- **DATA SHOWN**

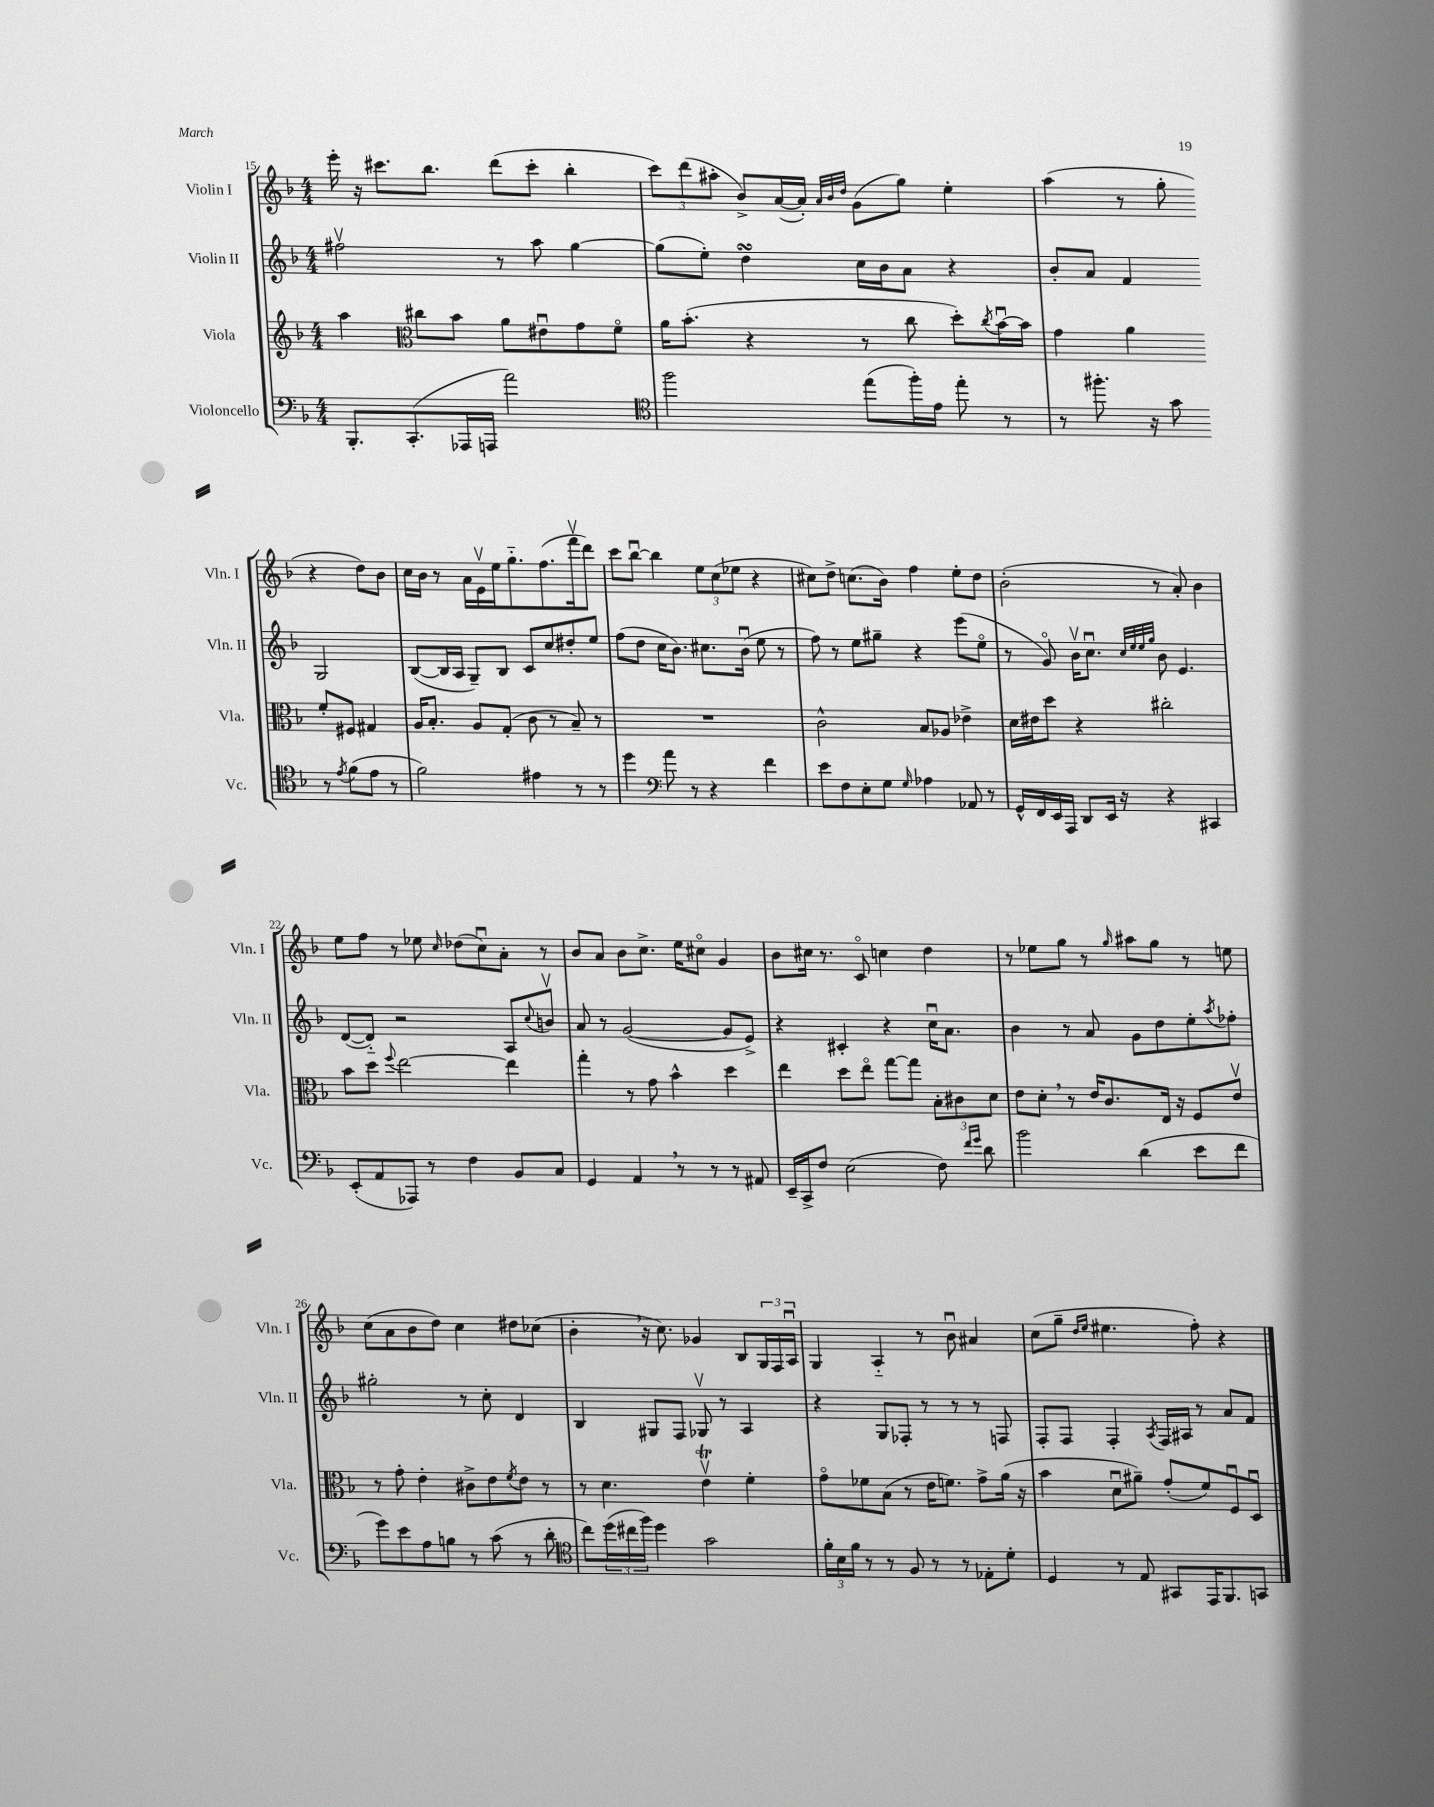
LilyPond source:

<<
\new StaffGroup <<
\new Staff = "s0" \with { instrumentName = "Violin I" shortInstrumentName = "Vln. I" } {
    \clef treble \key f \major \numericTimeSignature \time 4/4
    e'''16-. r16 cis'''8. bes''8. d'''8( cis'''8-. bes''4-. |
    \tuplet 3/2 { c'''8) d'''8( ais''8-. } bes'8->) a'16~( a'16-.) \grace { a'32 bes'32 d''32 } g'8( g''8) e''4-. |
    a''4( r8 g''8-. r4 d''8) bes'8 |
    c''16 bes'16 r8 a'16 e'16\upbow e''16 g''8.-_ f''8.( f'''16\upbow d'''8) |
    c'''8 bes''8~\downbow bes''4 \tuplet 3/2 { e''8 c''8( ees''8 } r4 |
    cis''8) d''8-> c''8.( bes'16) f''4 e''8-. d''8 |
    bes'2-.( r8 a'8-.) bes'4 |
    e''8 f''8 r8 ees''8 \grace { c''16 } des''8( c''8\downbow) a'8-. r8 |
    bes'8 a'8 bes'8 c''8.-> e''16 cis''8\flageolet g'4 |
    bes'8 cis''16 r8. c'8\flageolet c''4 d''4 |
    r8 ees''8 g''8 r8 \grace { g''16 } ais''8 g''8 r8 e''8 |
    c''8( a'8 bes'8 d''8) c''4 dis''8 ces''8( |
    bes'4-. \breathe r16 c''8.) ges'4 bes8 \tuplet 3/2 { g16 f16 a16\downbow } |
    g4 a4-_ r8 bes'8\downbow ais'4 |
    c''8( g''8-- \grace { d''16 e''16 } eis''4. f''8-.) r4 \bar "|." |
}
\new Staff = "s1" \with { instrumentName = "Violin II" shortInstrumentName = "Vln. II" } {
    \clef treble \key f \major \numericTimeSignature \time 4/4
    fis''2\upbow r8 a''8 g''4~ |
    g''8( e''8-.) d''4\turn c''16 bes'16 a'8 r4 |
    bes'8-. a'8 f'4 g2 |
    bes8~( bes16 a16 g8--) bes8 c'8 c''8 dis''8-. e''8 |
    f''8( d''8 c''16 bes'8.) cis''8. bes'16\downbow( e''8 r8 |
    f''8) r8 e''8 gis''8-- r4 e'''8( e''8\flageolet |
    r8 g'8\flageolet) bes'16\upbow c''8.\downbow \grace { c''32 e''32 e''32 g''32 } bes'8 e'4. |
    d'8~( d'8-_) r2 a8 \appoggiatura { c''8 } b'8\upbow |
    a'8 r8 g'2~( g'8 e'8->) |
    r4 cis'4-. r4 c''16\downbow a'8. |
    bes'4 r8 a'8 g'8 d''8 e''8-. \acciaccatura { a''8 } fes''8-. |
    gis''2-. r8 c''8-. d'4 |
    bes4 gis8 f8 ges8\upbow r8 a4 |
    r4 g8 fes8-. r8 r8 r8 f8 |
    f8-. f8 f4-. \acciaccatura { a8 } f16 ais16 r8 a'8 f'8 \bar "|." |
}
\new Staff = "s2" \with { instrumentName = "Viola" shortInstrumentName = "Vla." } {
    \clef treble \key f \major \numericTimeSignature \time 4/4
    a''4 \clef alto cis''8 bes'8 a'8 eis'8\downbow g'8 f'8\flageolet |
    a'16 bes'8.-.( r4 r8 c''8 d''8-.) \acciaccatura { c''8 } bes'16~\downbow bes'16 |
    g'4 a'4 f'8-. fis8 gis4 |
    a16 bes8.-. a8 g8-.( c'8 r8 bes8--) r8 |
    R1 |
    c'2-^ bes8 aes8 ees'4-> |
    d'16 eis'16 d''8 r4 cis''2-. |
    bes'8 d''8 \appoggiatura { f''8 } e''2~ e''4 |
    g''4-. r8 g'8 bes'4-^ d''4 |
    e''4 d''8 e''8\flageolet g''8~ g''8 \tuplet 3/2 { bes8-. cis'8 d'8 } |
    e'8 d'8-. \breathe r8 e'16 c'8. e16 r16 f8 e'8\upbow |
    r8 g'8-. e'4-. cis'8-> e'8 \acciaccatura { f'8 } e'8 r8 |
    r8 d'4. e'4\upbow\trill f'4-. |
    g'8\flageolet fes'8 bes8( r8 e'16 f'8.) g'8-> a'16( r16 |
    bes'4 d'8\downbow ais'8--) g'8-.( f'8) f8\downbow d8\downbow \bar "|." |
}
\new Staff = "s3" \with { instrumentName = "Violoncello" shortInstrumentName = "Vc." } {
    \clef bass \key f \major \numericTimeSignature \time 4/4
    bes,,8.-. c,8.-.( aes,,16 a,,16 a'2) |
    \clef tenor f''2 e''8( f''16-.) e'16 e''8-. r8 |
    r8 fis''8.-. r16 g'8 r8 \acciaccatura { e'8 } f'8( e'8 r8 |
    f'2) eis'4 r8 r8 |
    d''4 \clef bass a'8 r8 r4 f'4 |
    e'8 f8 e8-. g8 \grace { g16 } aes4 aes,8 r8 |
    g,16-^ f,16 e,16 a,,16 d,8 e,16 r16 r4 cis,4 |
    e,8-.( a,8 aes,,8) r8 f4 bes,8 c8 |
    g,4 a,4 \breathe r8 r8 r8 ais,8 |
    e,16-- c,16-> f8 e2( f8) \grace { f'16 g'16 } d'8 |
    bes'2 d'4( e'8 f'8 |
    g'8) e'8 a8 b8 r8 c'8( r8 d'8-. |
    \clef tenor c''8) \tuplet 3/2 { d''16( cis''16 f''16) } d''4 g'2 |
    \tuplet 3/2 { f'16-. bes16 f'16 } r8 r8 f8 r8 r8 ees8-. d'8-. |
    d4 r8 e8 gis,8 e,16 f,8. g,8 \bar "|." |
}
>>
>>
\layout { \context { \Score currentBarNumber = #15 } }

- **TO DO**
Pick out every line in the listing above that contains the string "acciaccatura".

- **OUTPUT BELOW**
    bes'4 r8 a'8 g'8 d''8 e''8-. \acciaccatura { a''8 } fes''8-. |
    f8-. f8 f4-. \acciaccatura { a8 } f16 ais16 r8 a'8 f'8 \bar "|." |
    a'16 bes'8.-.( r4 r8 c''8 d''8-.) \acciaccatura { c''8 } bes'16~\downbow bes'16 |
    r8 g'8-. e'4-. cis'8-> e'8 \acciaccatura { f'8 } e'8 r8 |
    r8 fis''8.-. r16 g'8 r8 \acciaccatura { e'8 } f'8( e'8 r8 |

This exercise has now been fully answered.